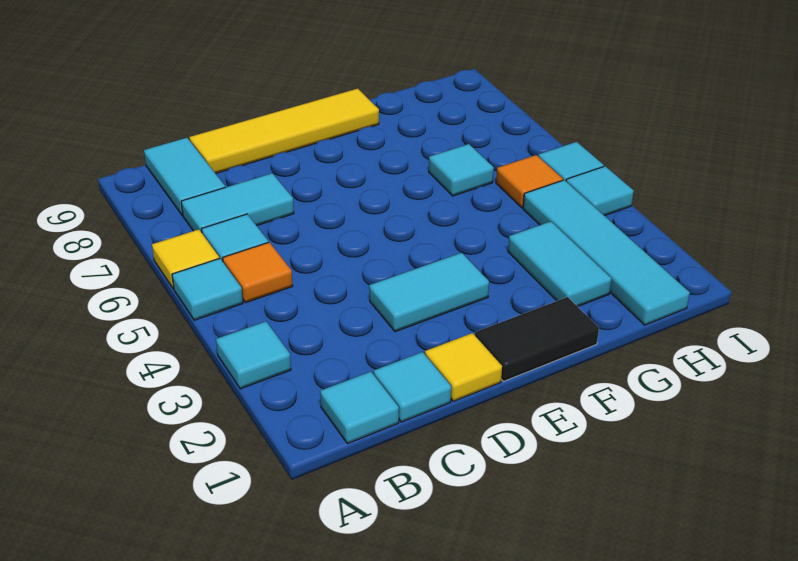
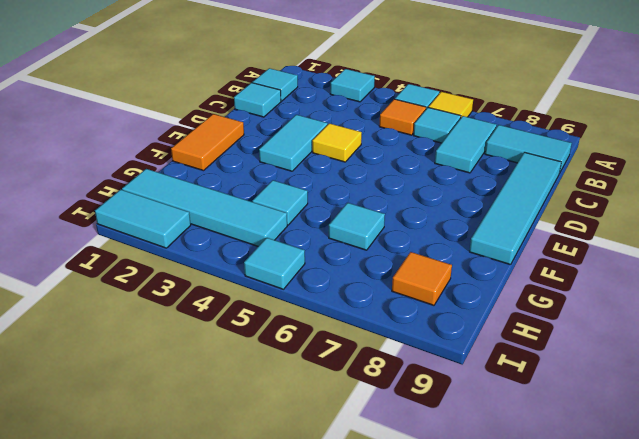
yellow tile C9:F9 level 1 -> cyan tile C9:F9 level 1
yellow tile D1 level 1 -> yellow tile D4 level 1
black tile E1:F1 level 1 -> orange tile E1:F1 level 1
cyan tile G2:G3 level 1 -> cyan tile I1:I2 level 1
orange tile H5 level 1 -> orange tile H8 level 1
cyan tile I4 level 1 -> cyan tile G4 level 1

_ _ _

Task requirements: Would you repeat exactly, and only, the lines from the start of the records above through the line containing "cyan tile G2:G3", with the pictures omitted?

Result of this exercise:
yellow tile C9:F9 level 1 -> cyan tile C9:F9 level 1
yellow tile D1 level 1 -> yellow tile D4 level 1
black tile E1:F1 level 1 -> orange tile E1:F1 level 1
cyan tile G2:G3 level 1 -> cyan tile I1:I2 level 1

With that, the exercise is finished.